• [Task to complete]: Output each of the following lines verbatim, omitting the pictures.

• [Provided records]:

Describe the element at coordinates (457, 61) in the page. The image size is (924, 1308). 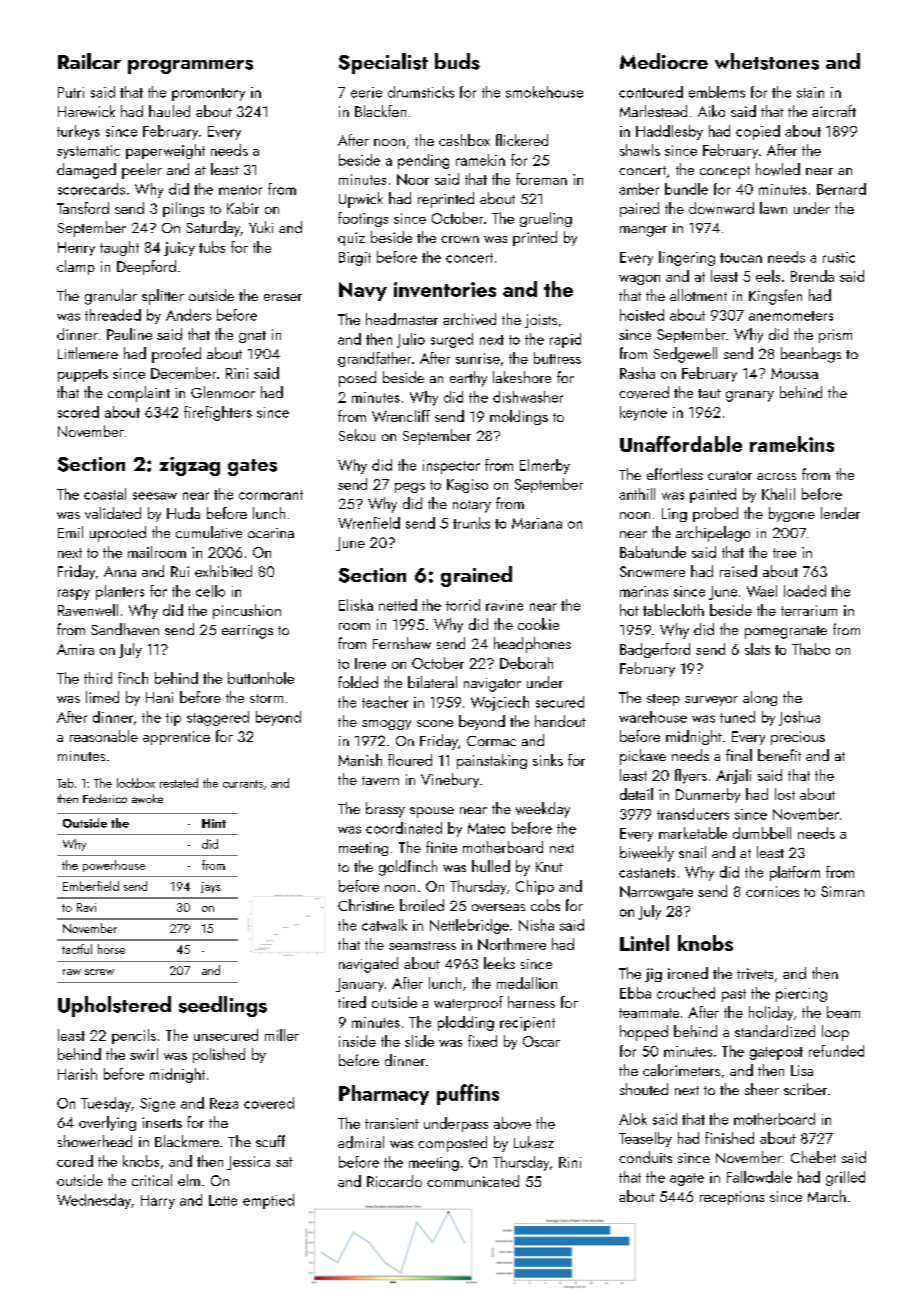
I see `buds` at that location.
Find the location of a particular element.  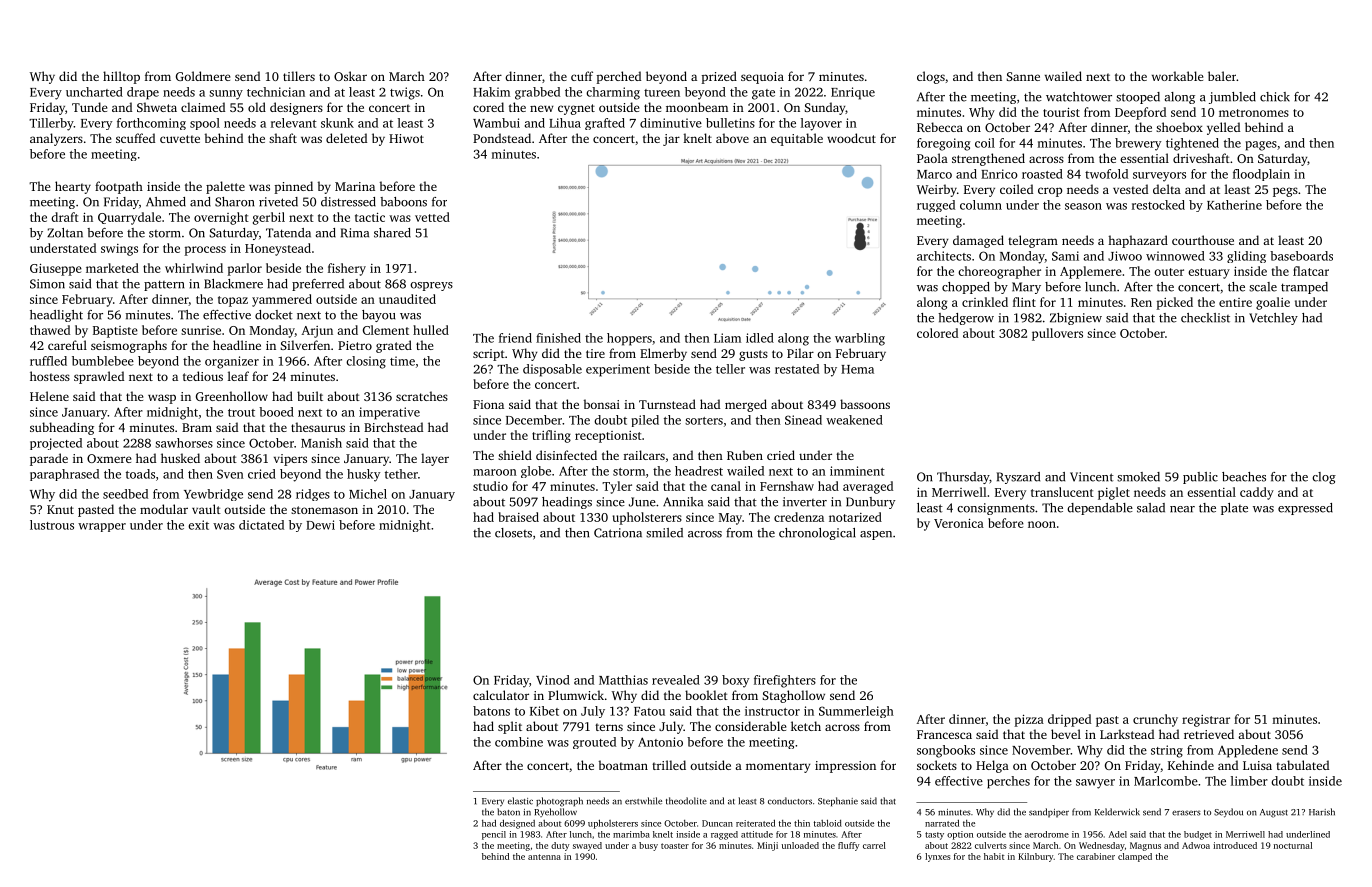

drape is located at coordinates (143, 93).
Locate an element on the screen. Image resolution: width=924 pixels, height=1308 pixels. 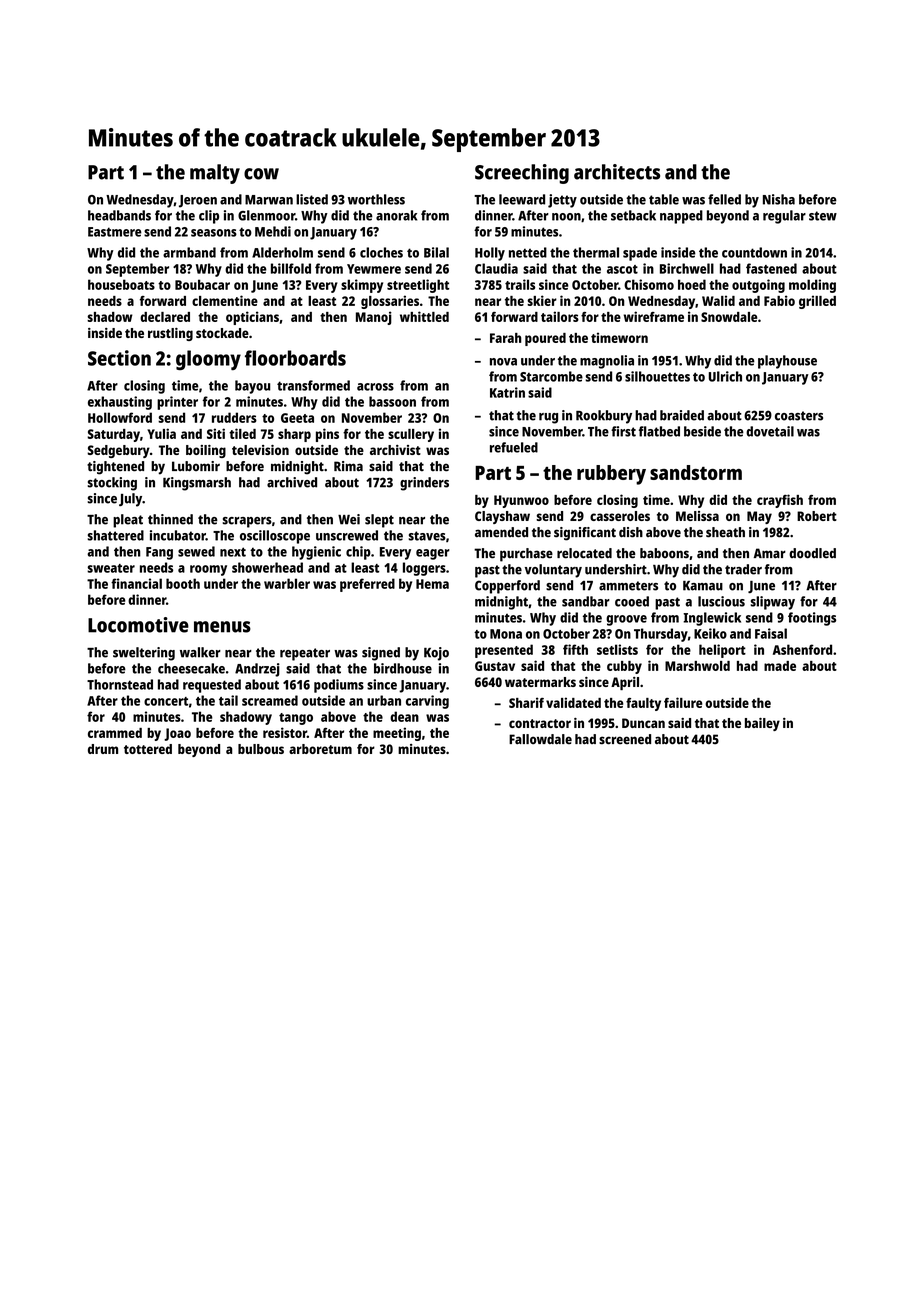
Amar is located at coordinates (770, 553).
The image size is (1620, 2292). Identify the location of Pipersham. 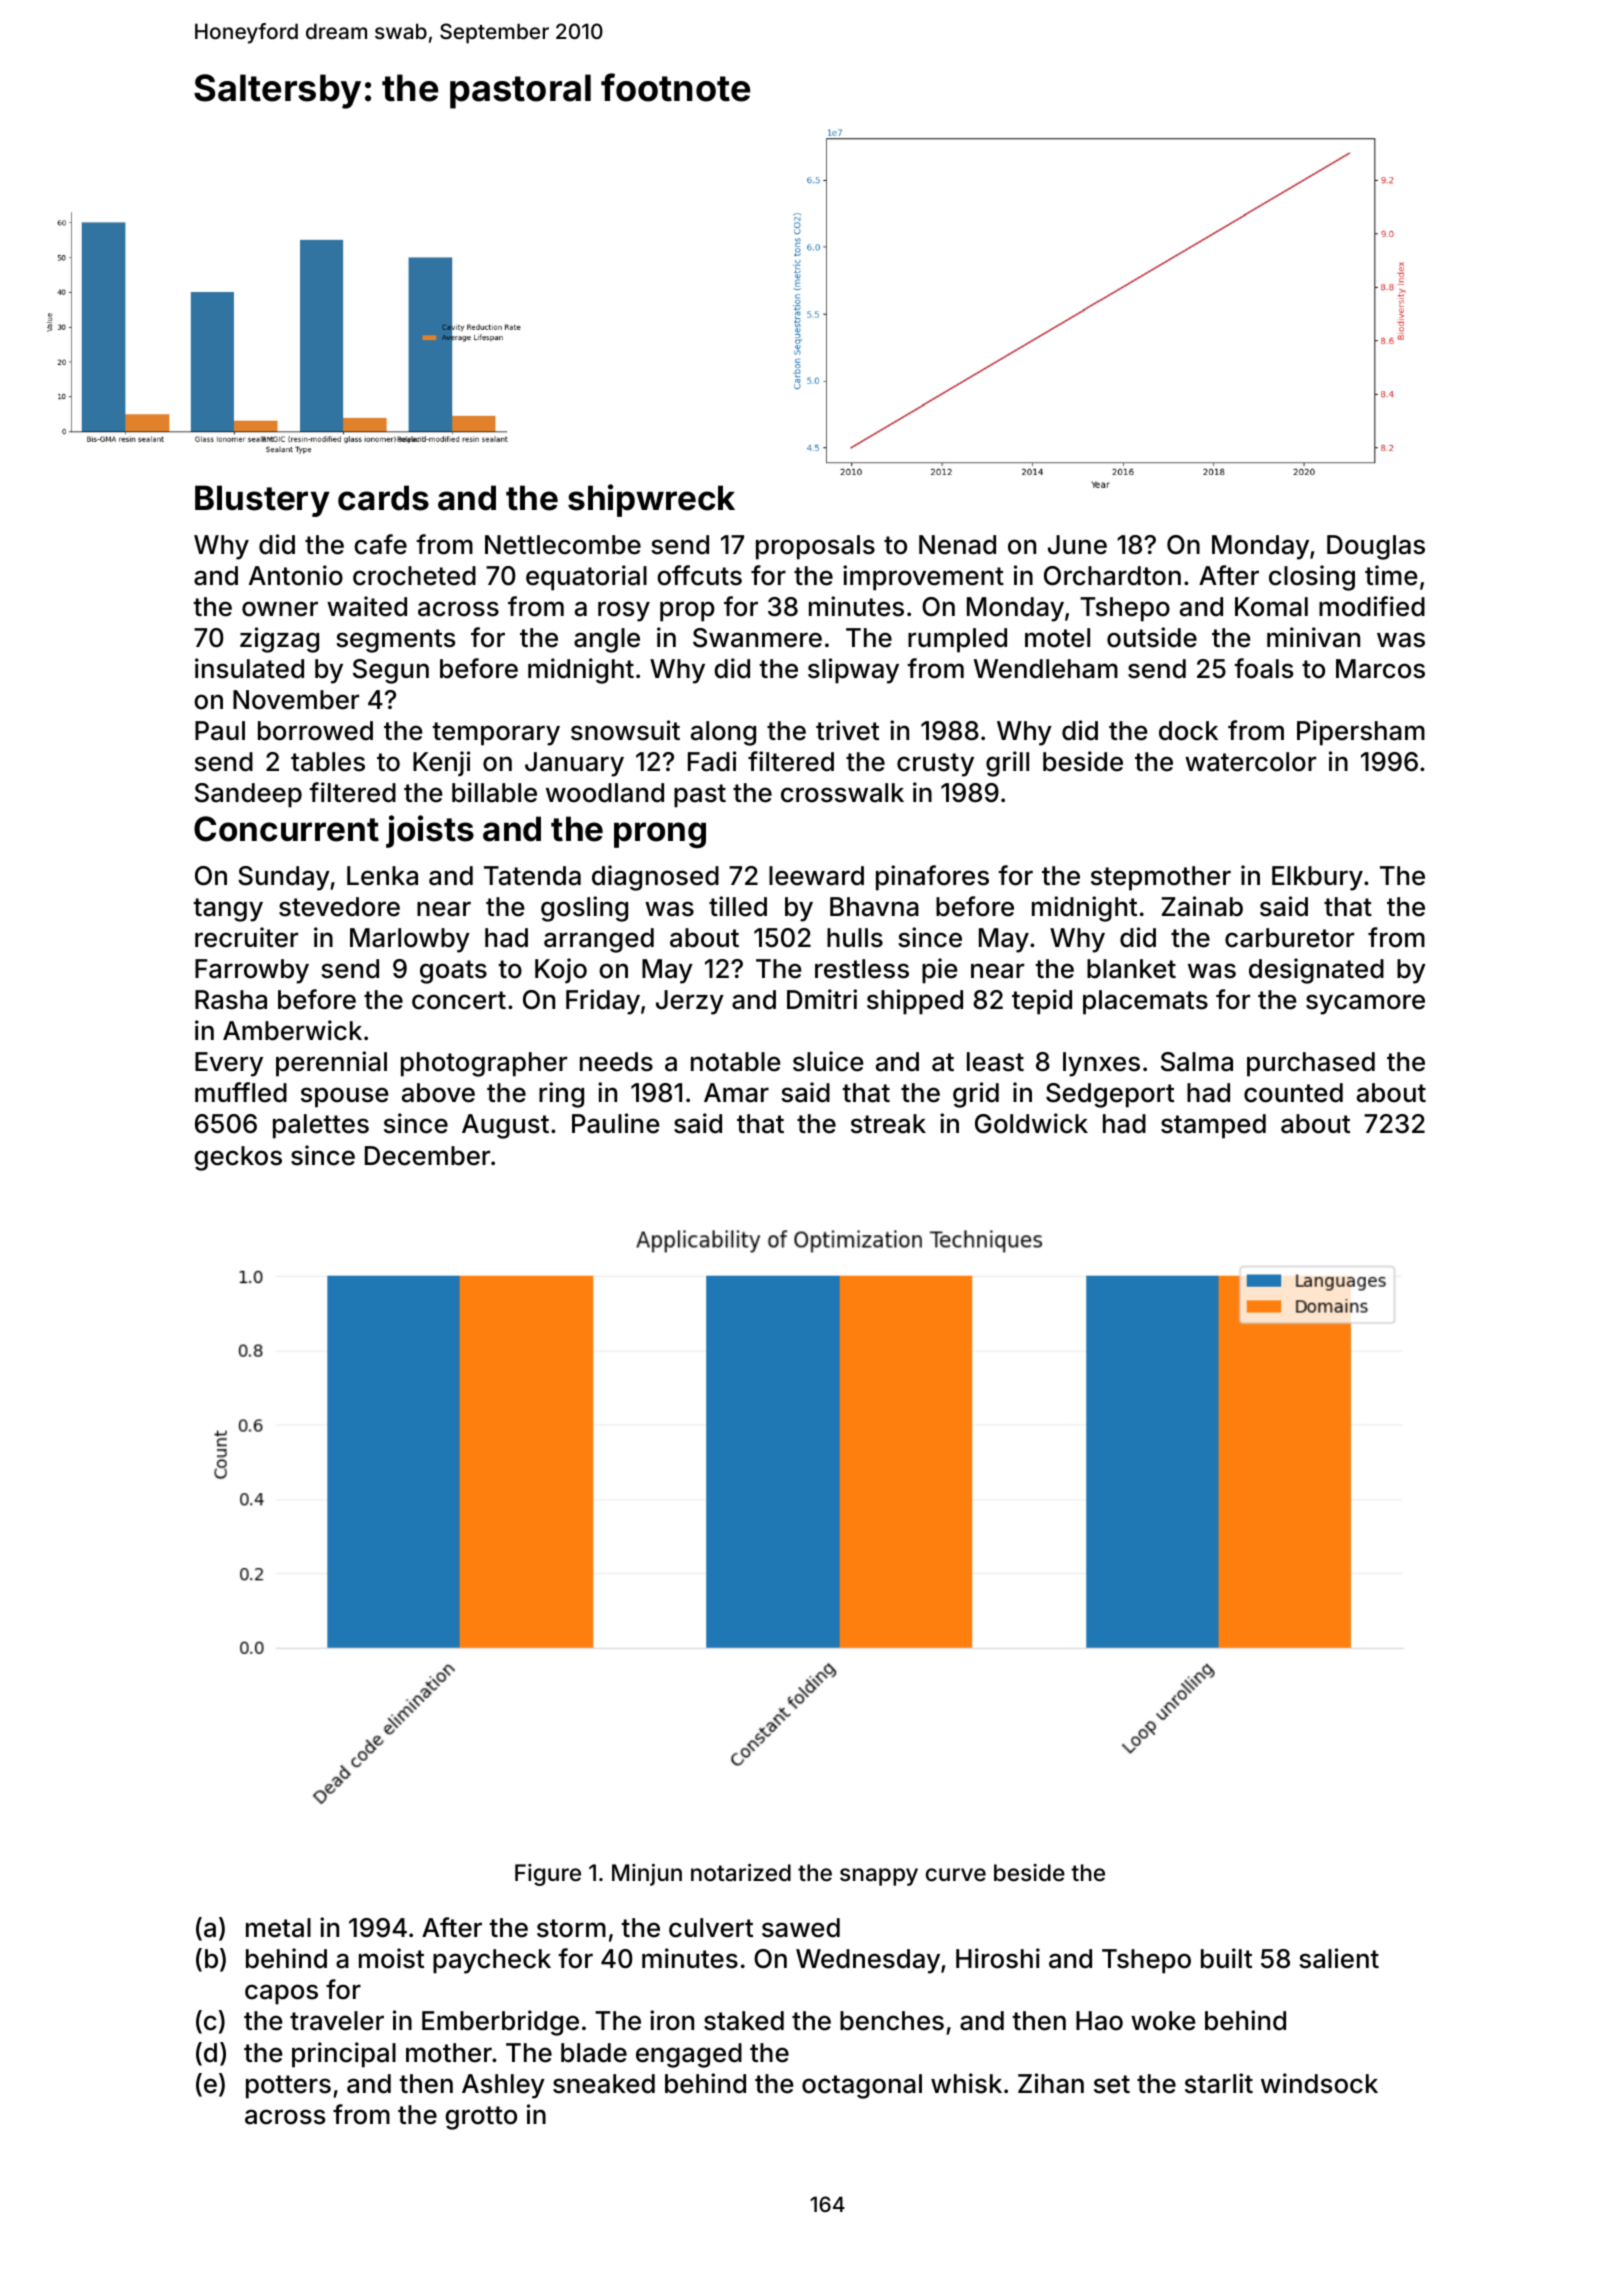
(1361, 733).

• [The response]:
Describe the element at coordinates (457, 61) in the page. The image size is (924, 1308). 
I see `buds` at that location.
Find the location of a particular element.  

drape is located at coordinates (143, 93).
Locate an element on the screen. Image resolution: width=924 pixels, height=1308 pixels. 
Amar is located at coordinates (770, 553).
The image size is (1620, 2292). Identify the location of Pipersham. 
(1361, 733).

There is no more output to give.